begin PROVIDED ENTRIES
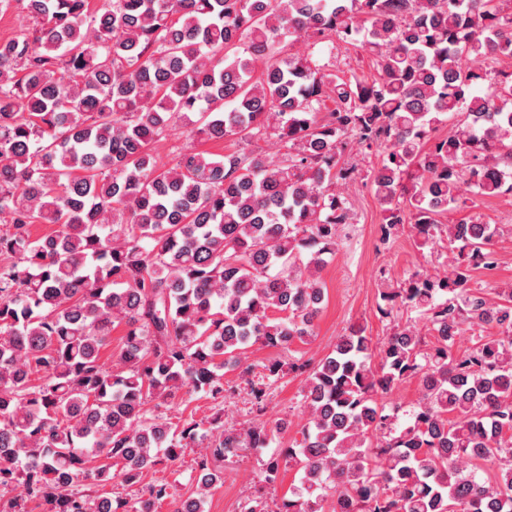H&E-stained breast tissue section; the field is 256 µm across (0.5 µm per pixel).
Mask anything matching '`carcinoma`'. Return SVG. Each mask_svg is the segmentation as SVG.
I'll return each mask as SVG.
<instances>
[{
	"label": "carcinoma",
	"mask_w": 512,
	"mask_h": 512,
	"mask_svg": "<svg viewBox=\"0 0 512 512\" xmlns=\"http://www.w3.org/2000/svg\"><path fill=\"white\" fill-rule=\"evenodd\" d=\"M27 25L0 39V512H204L212 462L267 448L266 387L309 370L299 485L276 512H512V284L471 287L497 264L500 225L440 217L512 193V8L504 0H0ZM361 41L368 80L329 73L290 42ZM264 68L256 70L257 61ZM334 107L324 108L325 100ZM445 136H434L442 123ZM186 129L168 167L155 145ZM273 136L282 153L223 156L208 142ZM382 149L371 188L382 243L411 226L445 237L450 269L379 291L418 312L382 342L352 325L310 368L264 366L255 345L314 335L319 273L353 216L351 145ZM35 224L55 230L32 235ZM116 363L101 350L118 325ZM476 336L464 351L456 338ZM238 370L256 418L171 432L160 401L224 397ZM408 378L399 414L385 396ZM204 446L196 496L150 484L133 503L96 494ZM21 485L24 498H7ZM419 397V388L415 379H407L395 387L387 396L388 405L401 406L408 409Z\"/></svg>",
	"instance_id": "obj_1"
}]
</instances>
end PROVIDED ENTRIES
**WRITTEN TASK**
Begin with the line that contains "Mask anything matching" and quote each line after it exactly, stopping after the last line of the data.

**EXERCISE RESULT**
Mask anything matching '`carcinoma`'. Return SVG. Each mask_svg is the segmentation as SVG.
I'll return each mask as SVG.
<instances>
[{
	"label": "carcinoma",
	"mask_w": 512,
	"mask_h": 512,
	"mask_svg": "<svg viewBox=\"0 0 512 512\" xmlns=\"http://www.w3.org/2000/svg\"><path fill=\"white\" fill-rule=\"evenodd\" d=\"M27 25L0 39V512H204L212 462L267 448L266 387L309 370L299 485L276 512H512V284L471 287L497 264L500 225L440 217L512 193V8L504 0H0ZM361 41L368 80L329 73L290 42ZM264 68L256 70L257 61ZM334 107L324 108L325 100ZM445 136H434L442 123ZM186 129L168 167L155 145ZM273 136L282 153L223 156L208 142ZM382 149L371 188L382 243L411 226L445 237L450 269L379 291L418 312L382 342L352 325L310 368L264 366L255 345L314 335L319 273L353 216L351 145ZM35 224L55 230L32 235ZM116 363L101 350L118 325ZM476 336L464 351L456 338ZM238 370L256 418L171 432L160 401L224 397ZM408 378L399 414L385 396ZM204 446L196 496L150 484L133 503L96 494ZM21 485L24 498H7ZM419 397V388L415 379H407L395 387L387 396L388 405L401 406L408 409Z\"/></svg>",
	"instance_id": "obj_1"
}]
</instances>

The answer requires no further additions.